[Source data]
■ ■ ■

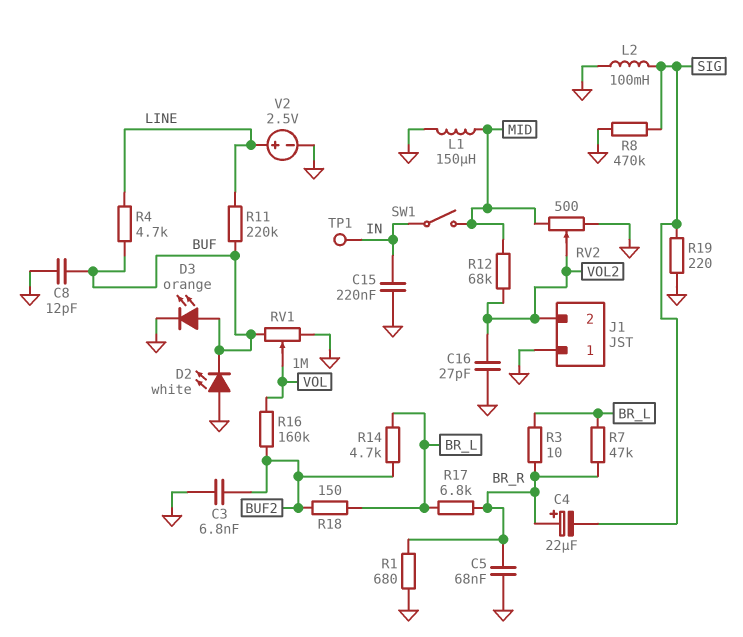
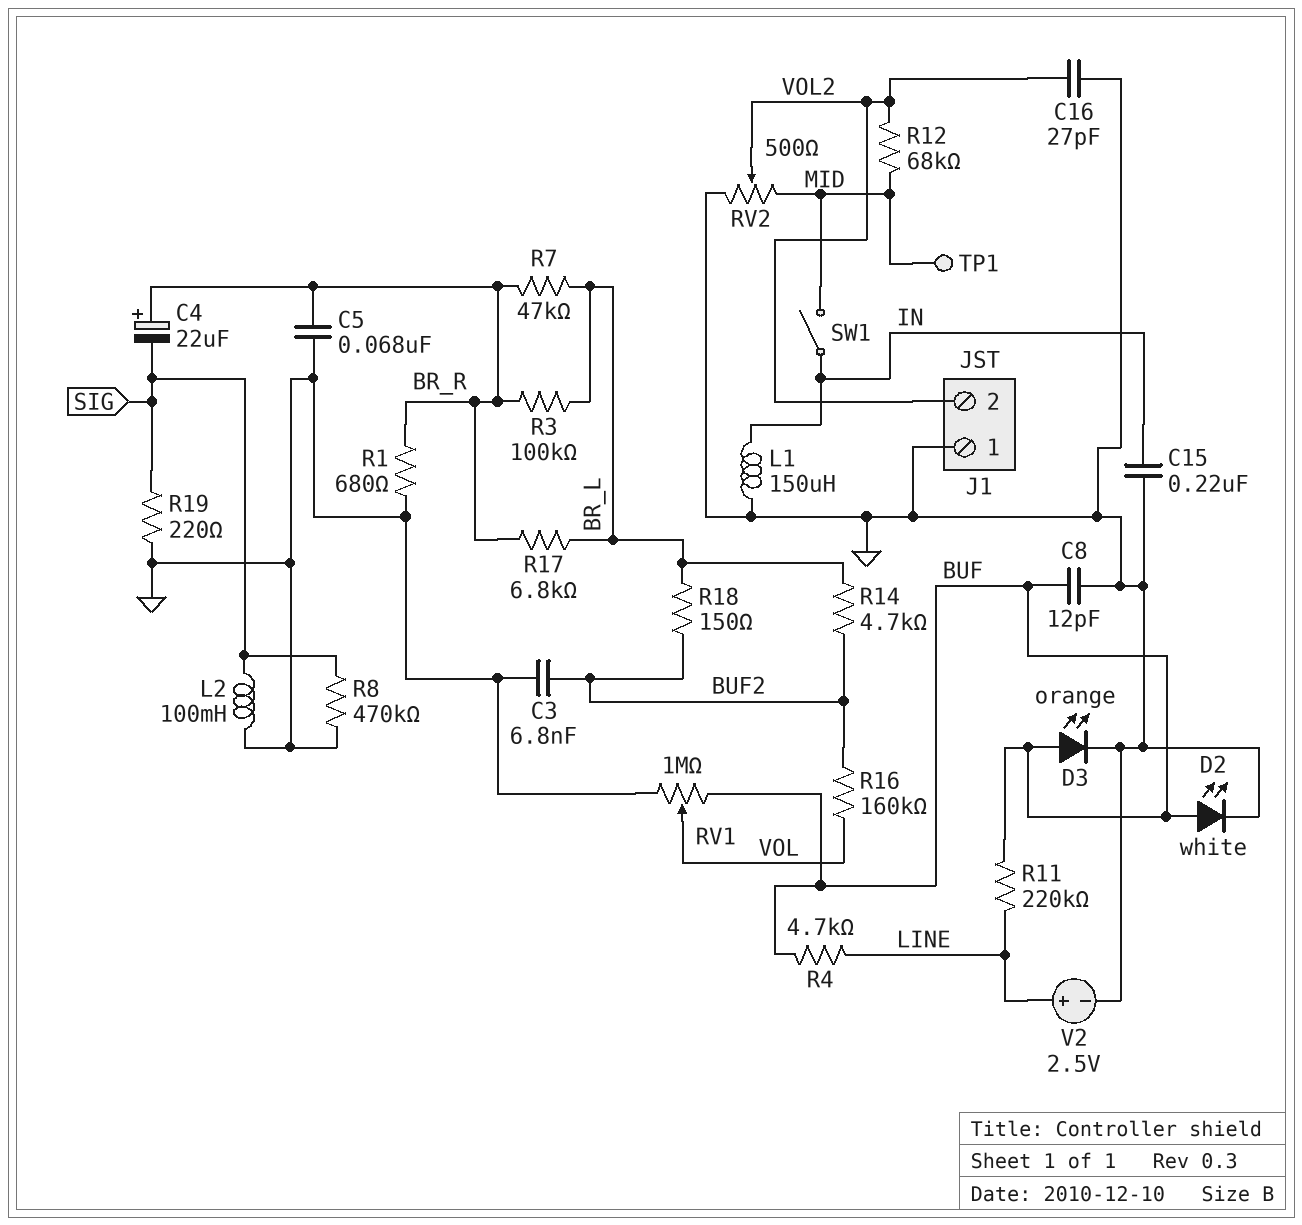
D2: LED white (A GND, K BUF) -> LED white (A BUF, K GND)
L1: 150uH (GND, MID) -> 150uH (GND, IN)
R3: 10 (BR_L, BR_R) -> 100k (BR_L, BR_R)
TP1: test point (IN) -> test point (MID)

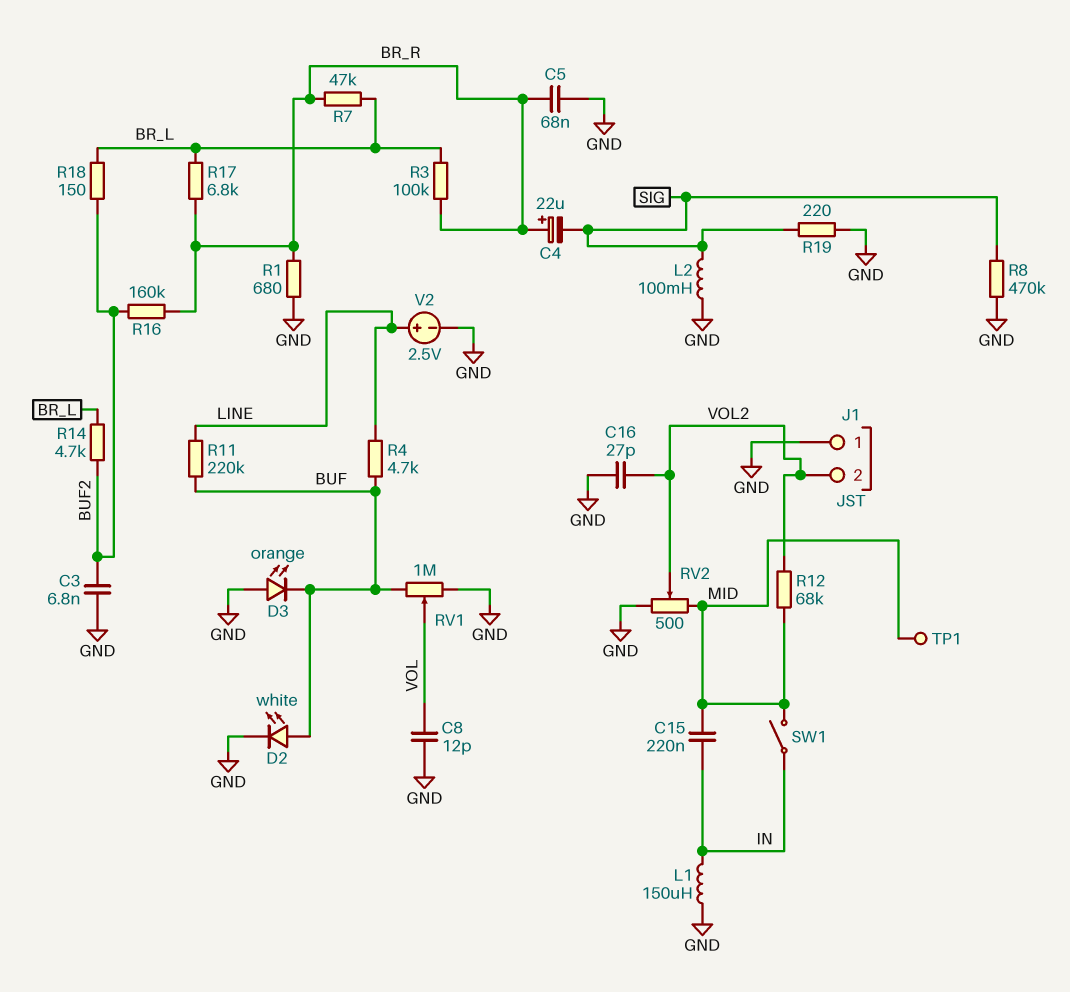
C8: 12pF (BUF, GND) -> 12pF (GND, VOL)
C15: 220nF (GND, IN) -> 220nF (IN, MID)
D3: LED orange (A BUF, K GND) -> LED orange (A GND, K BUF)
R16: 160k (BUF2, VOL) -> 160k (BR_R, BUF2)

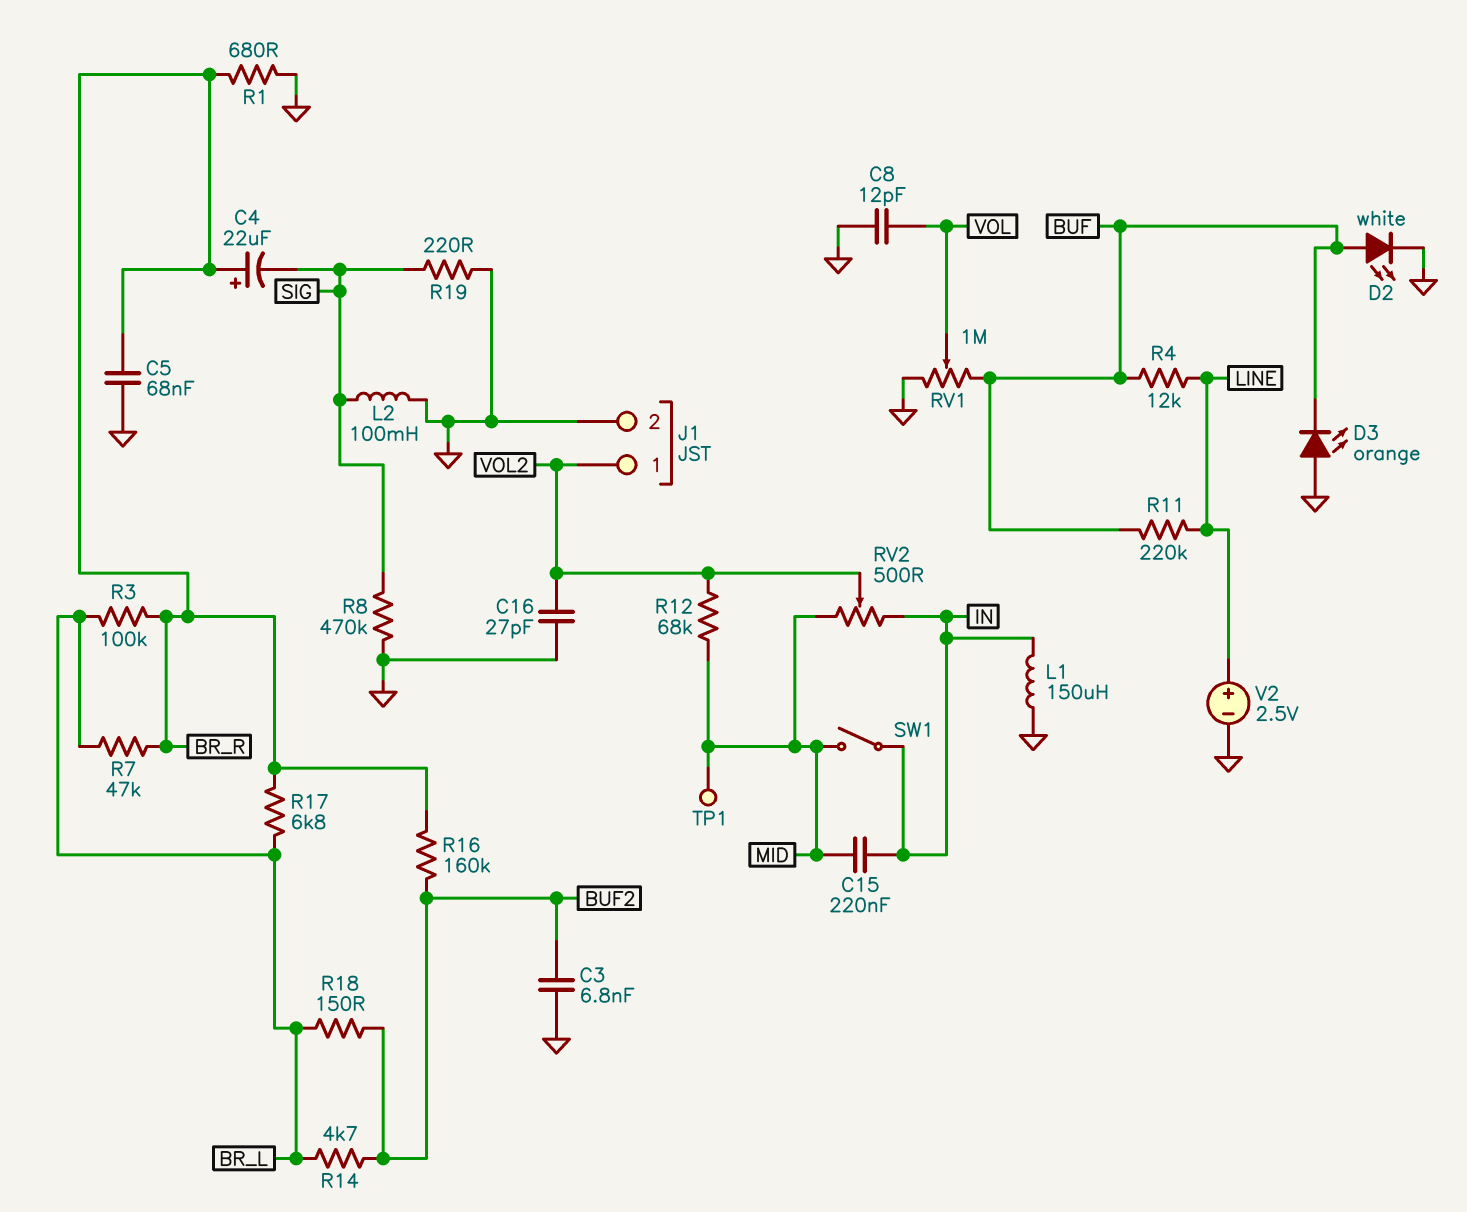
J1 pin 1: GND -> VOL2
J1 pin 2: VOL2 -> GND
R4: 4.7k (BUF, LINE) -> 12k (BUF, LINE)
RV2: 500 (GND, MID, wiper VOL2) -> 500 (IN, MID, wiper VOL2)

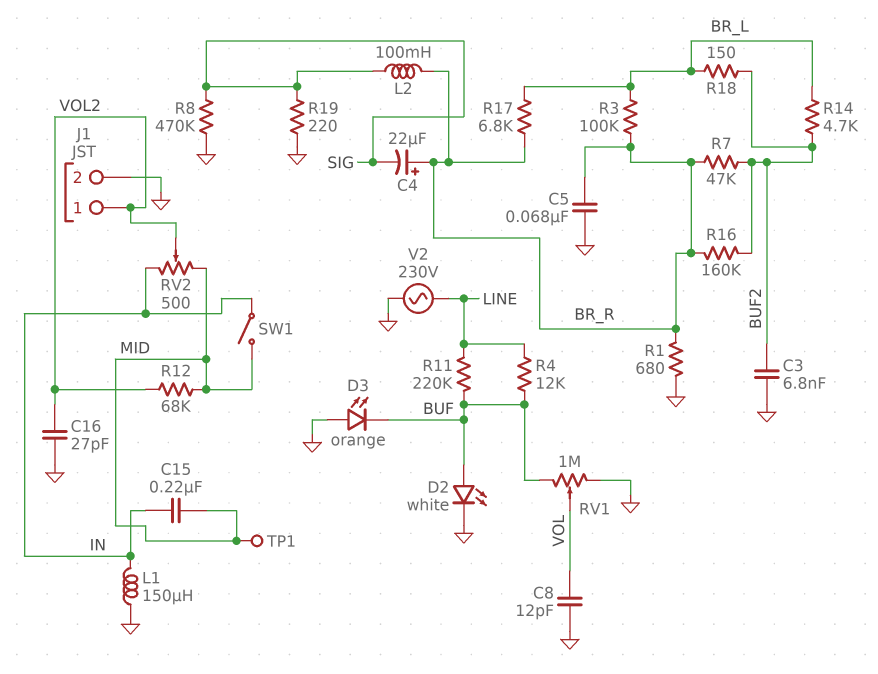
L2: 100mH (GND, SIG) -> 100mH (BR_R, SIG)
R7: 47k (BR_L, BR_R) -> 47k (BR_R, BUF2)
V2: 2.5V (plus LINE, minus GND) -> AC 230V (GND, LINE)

■ ■ ■

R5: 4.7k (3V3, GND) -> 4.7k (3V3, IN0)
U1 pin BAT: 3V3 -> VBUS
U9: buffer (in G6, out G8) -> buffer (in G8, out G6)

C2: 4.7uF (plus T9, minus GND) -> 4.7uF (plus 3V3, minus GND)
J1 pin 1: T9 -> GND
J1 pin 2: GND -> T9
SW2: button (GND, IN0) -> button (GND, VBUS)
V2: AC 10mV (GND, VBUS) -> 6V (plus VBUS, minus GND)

■ ■ ■

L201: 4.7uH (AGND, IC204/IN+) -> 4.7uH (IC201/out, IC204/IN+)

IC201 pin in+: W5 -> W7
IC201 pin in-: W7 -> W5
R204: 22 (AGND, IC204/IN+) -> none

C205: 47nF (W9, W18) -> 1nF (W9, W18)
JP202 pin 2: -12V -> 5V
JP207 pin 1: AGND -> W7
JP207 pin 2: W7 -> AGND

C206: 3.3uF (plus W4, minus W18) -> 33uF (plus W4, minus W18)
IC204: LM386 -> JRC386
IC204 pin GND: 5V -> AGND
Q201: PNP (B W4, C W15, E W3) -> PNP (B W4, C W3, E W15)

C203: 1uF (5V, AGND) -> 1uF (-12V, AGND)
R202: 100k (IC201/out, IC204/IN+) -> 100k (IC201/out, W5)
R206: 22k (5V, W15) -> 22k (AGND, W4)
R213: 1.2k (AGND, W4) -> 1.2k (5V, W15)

■ ■ ■

TASK OBJECTIVE
Above are the records; restate exactly the lines from the one containing "R4: 4.7k (BUF, LINE) -> 12k (BUF, LINE)" through the one containing "V2: 2.5V (plus", keeping pictures out.

ANSWER BOX
R4: 4.7k (BUF, LINE) -> 12k (BUF, LINE)
RV2: 500 (GND, MID, wiper VOL2) -> 500 (IN, MID, wiper VOL2)

L2: 100mH (GND, SIG) -> 100mH (BR_R, SIG)
R7: 47k (BR_L, BR_R) -> 47k (BR_R, BUF2)
V2: 2.5V (plus LINE, minus GND) -> AC 230V (GND, LINE)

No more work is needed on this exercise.